**Assigned task**
Using "SCALE" as the search string, find the matching lines below and copy them.

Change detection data
+--

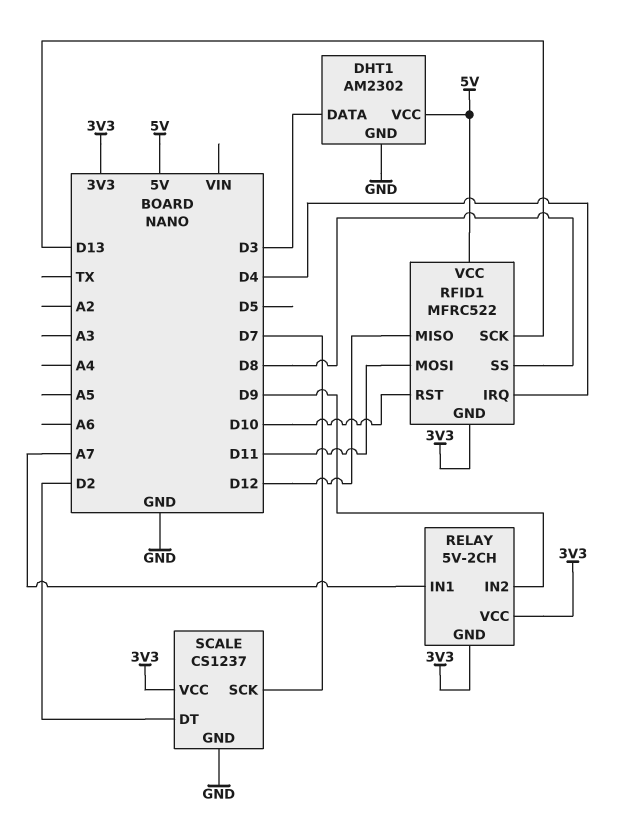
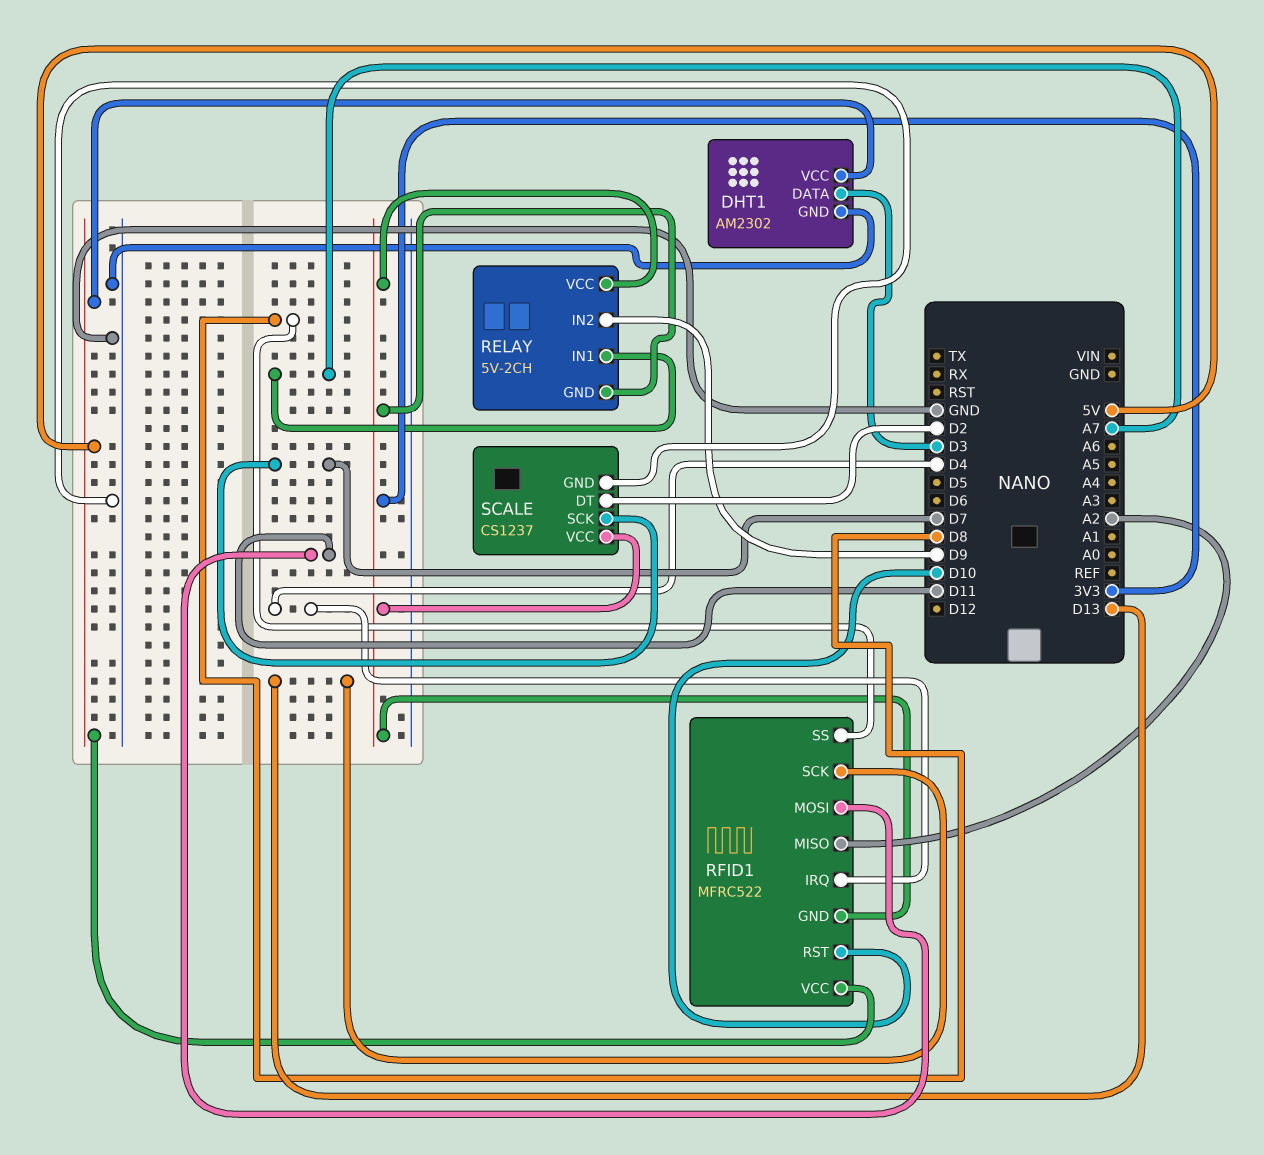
RFID1 pin MISO: D12 -> A2

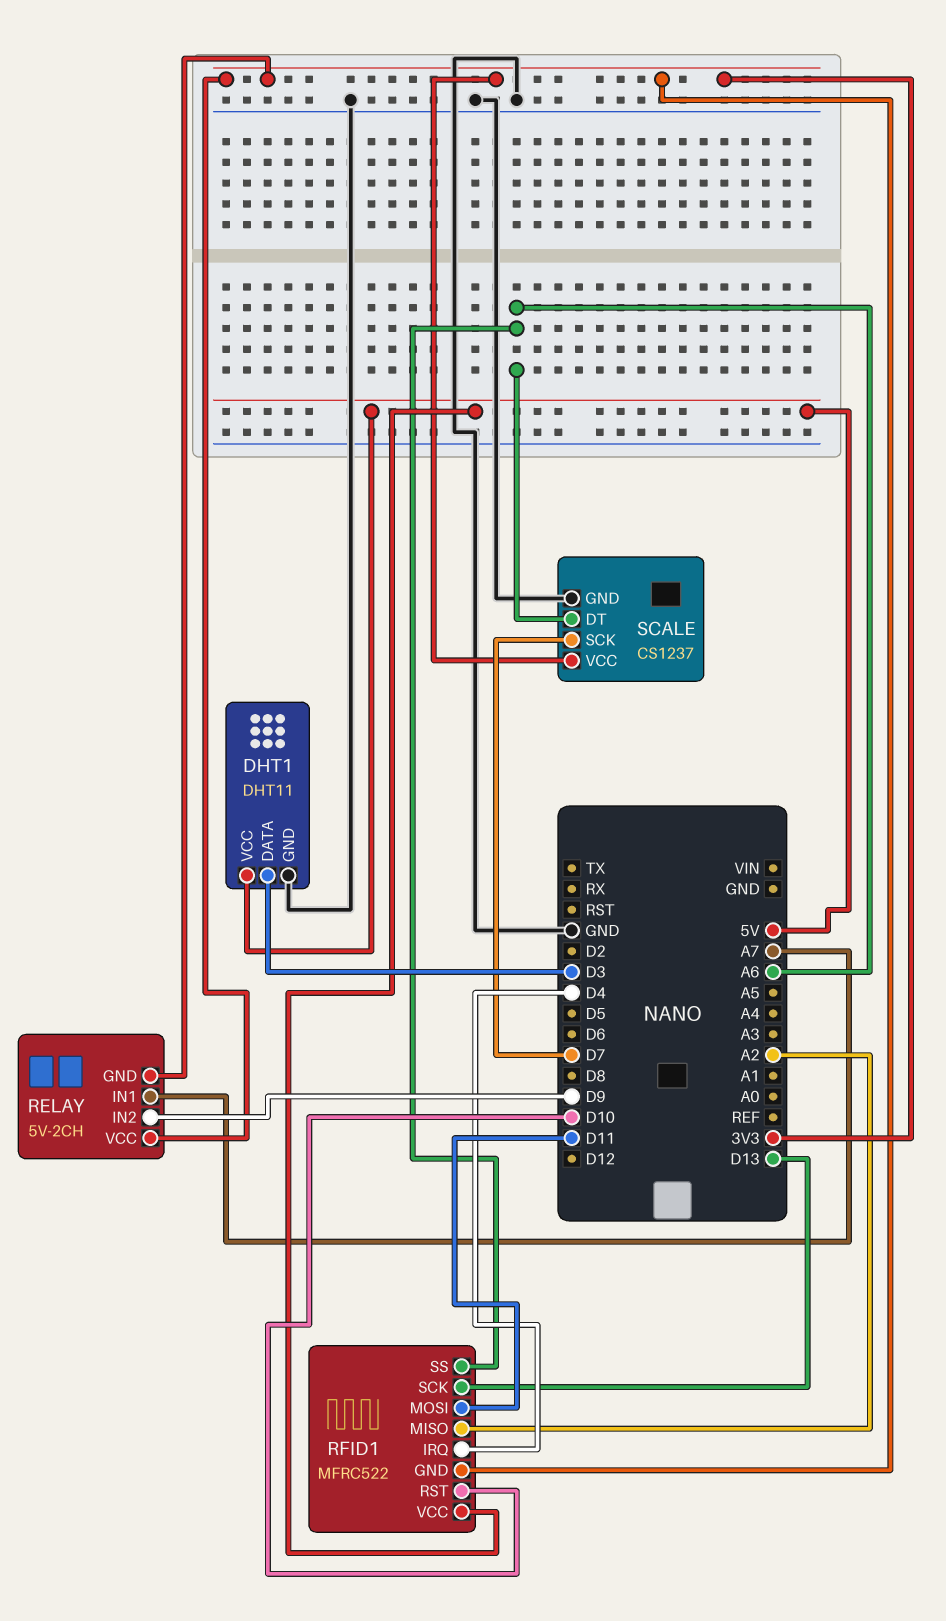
DHT1: AM2302 -> DHT11
RFID1 pin SS: D8 -> A6
SCALE pin DT: D2 -> A6

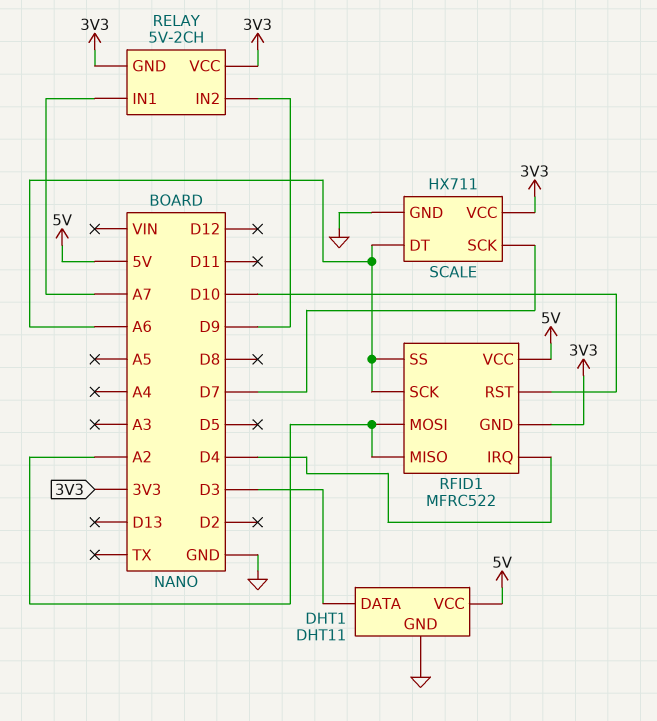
RFID1 pin MOSI: D11 -> A2
RFID1 pin SCK: D13 -> A6
SCALE: CS1237 -> HX711

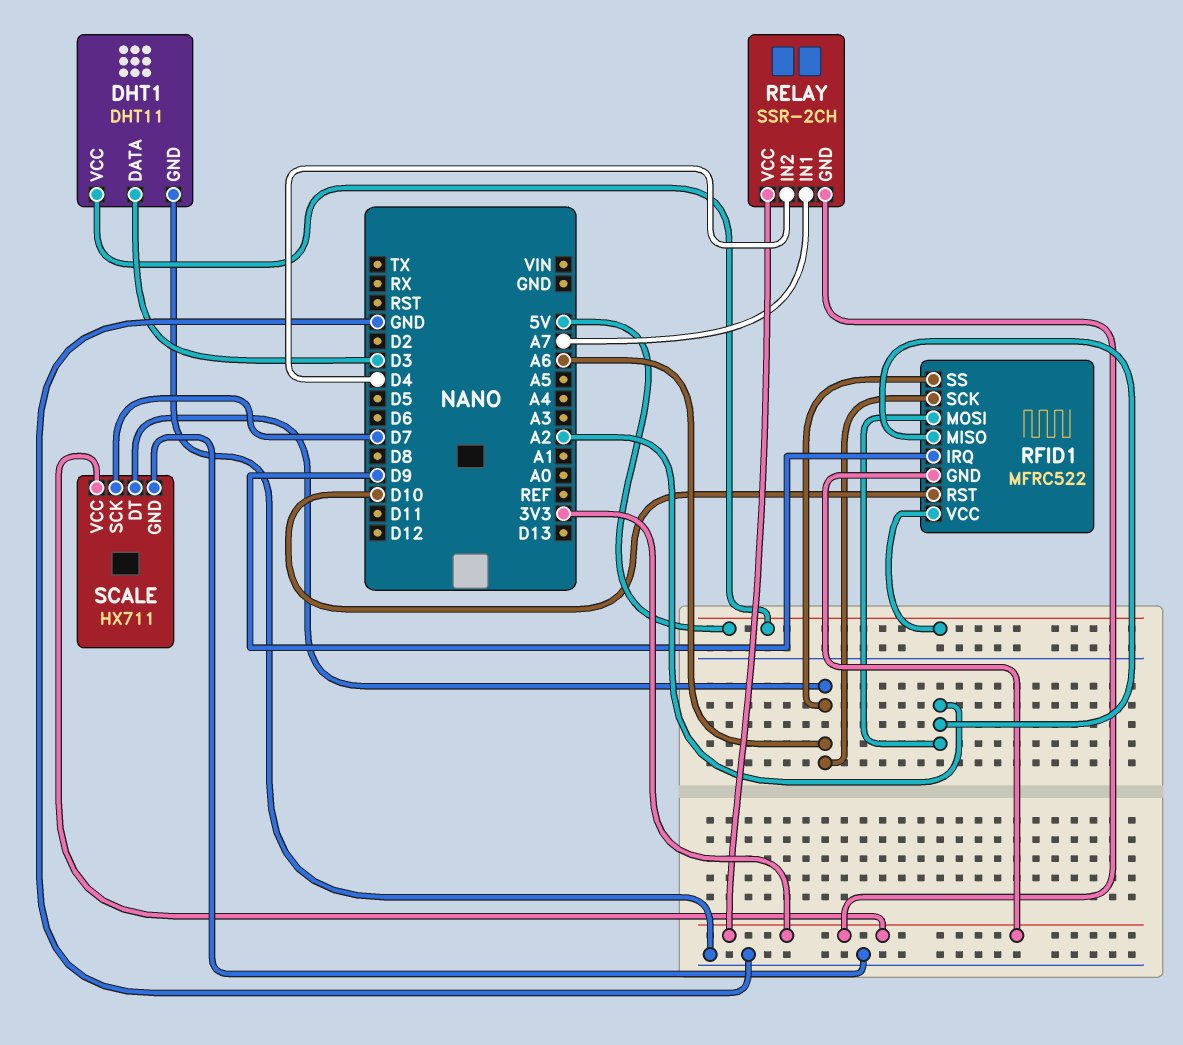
RELAY: 5V-2CH -> SSR-2CH
RELAY pin IN2: D9 -> D4
RFID1 pin IRQ: D4 -> D9

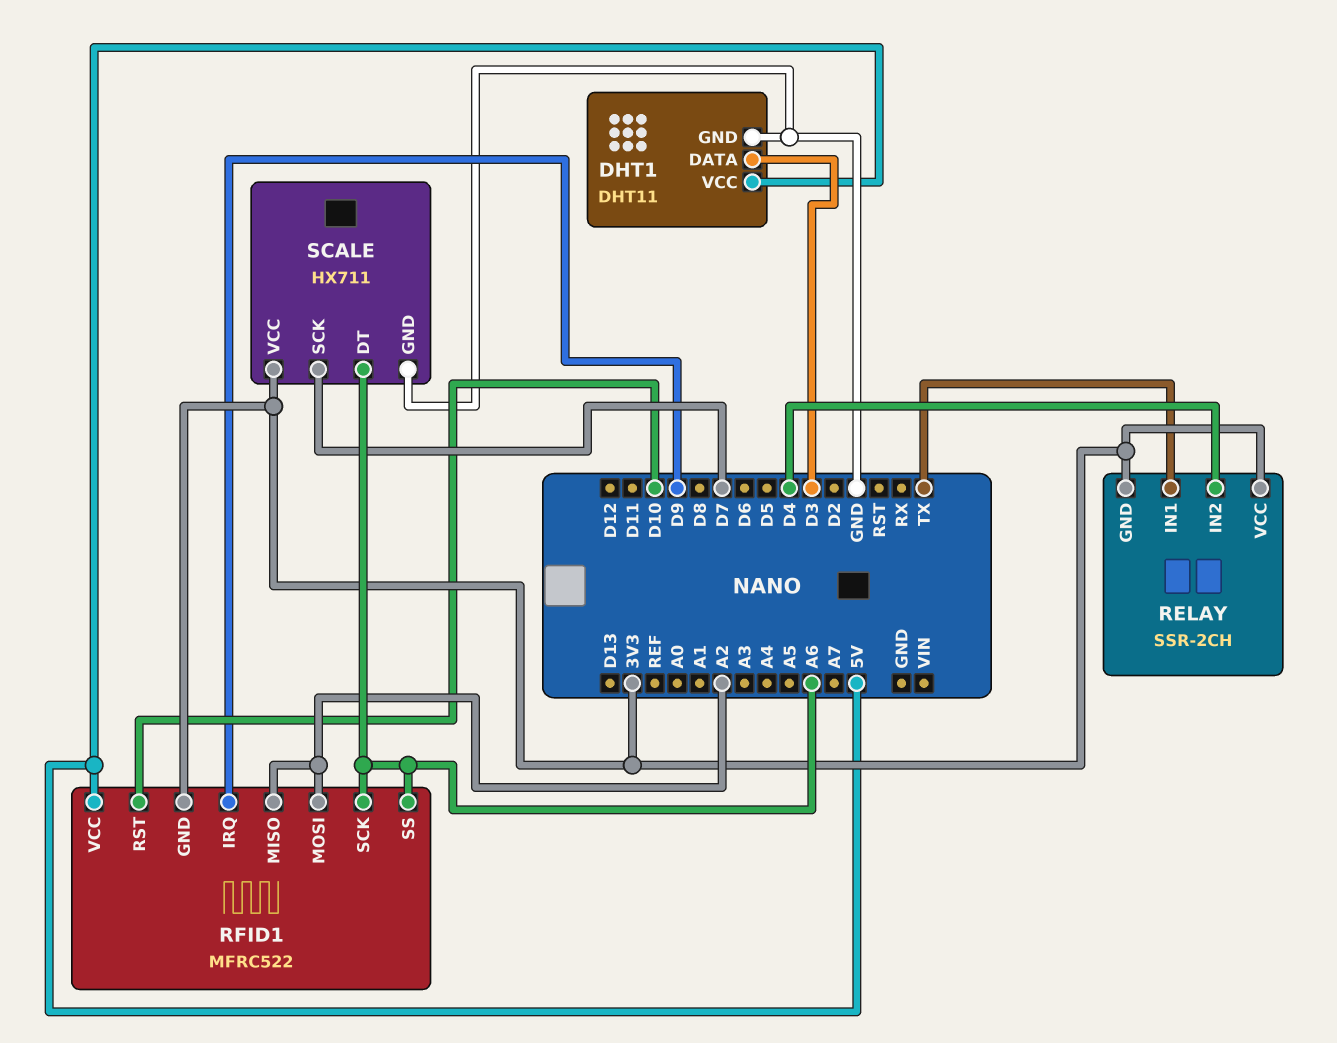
RELAY pin IN1: A7 -> TX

+--

**Output for this task**
SCALE pin DT: D2 -> A6
SCALE: CS1237 -> HX711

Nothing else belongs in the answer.